== Work order ==
Below are the records. Retype exactly the lines between the lines holding "black brick B1:E1" and "blue brick D3:E4", inclusive.

== Listed records ==
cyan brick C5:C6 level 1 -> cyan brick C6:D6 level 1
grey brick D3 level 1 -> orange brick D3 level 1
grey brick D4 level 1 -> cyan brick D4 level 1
---
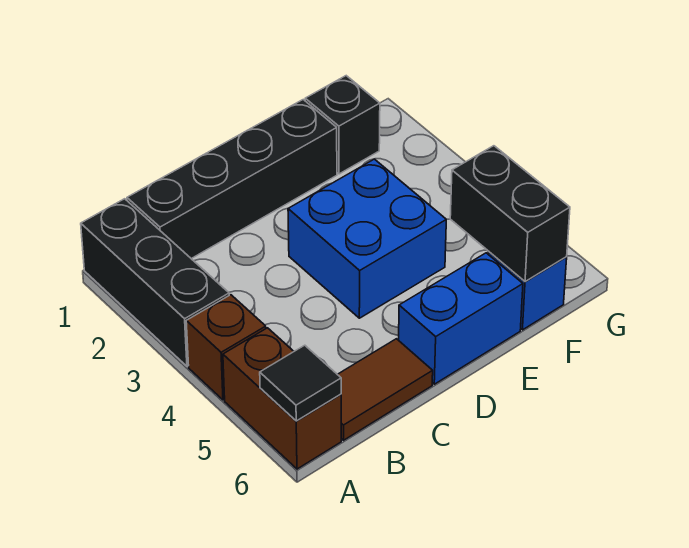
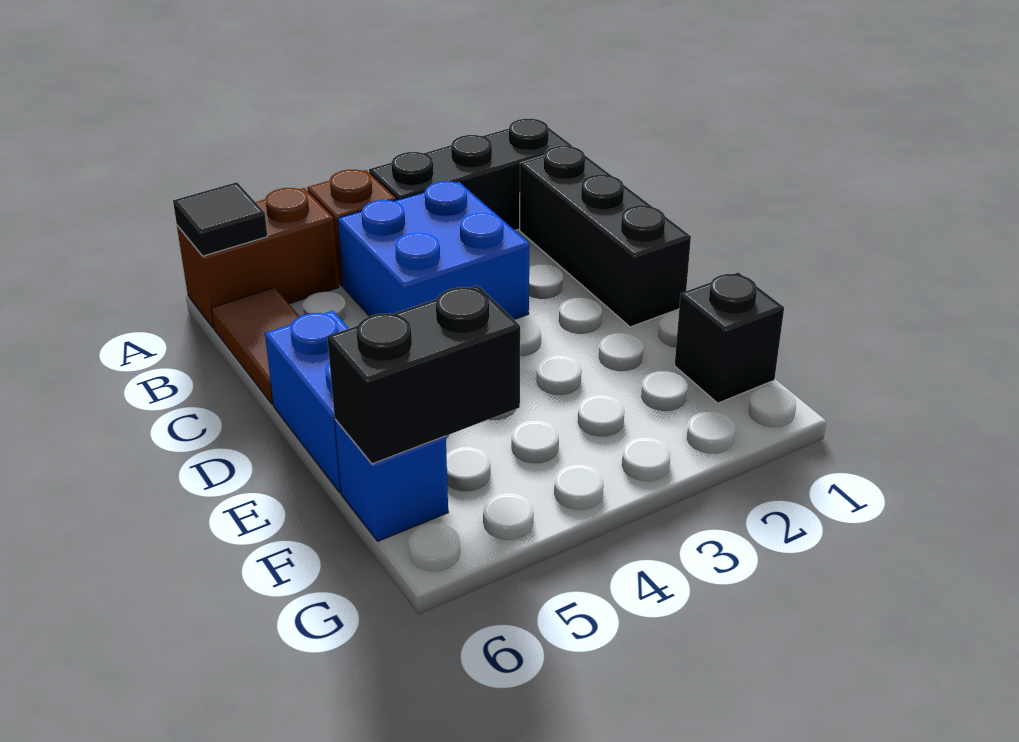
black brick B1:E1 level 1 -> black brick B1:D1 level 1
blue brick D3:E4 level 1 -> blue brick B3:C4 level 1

== Answer box ==
black brick B1:E1 level 1 -> black brick B1:D1 level 1
blue brick D3:E4 level 1 -> blue brick B3:C4 level 1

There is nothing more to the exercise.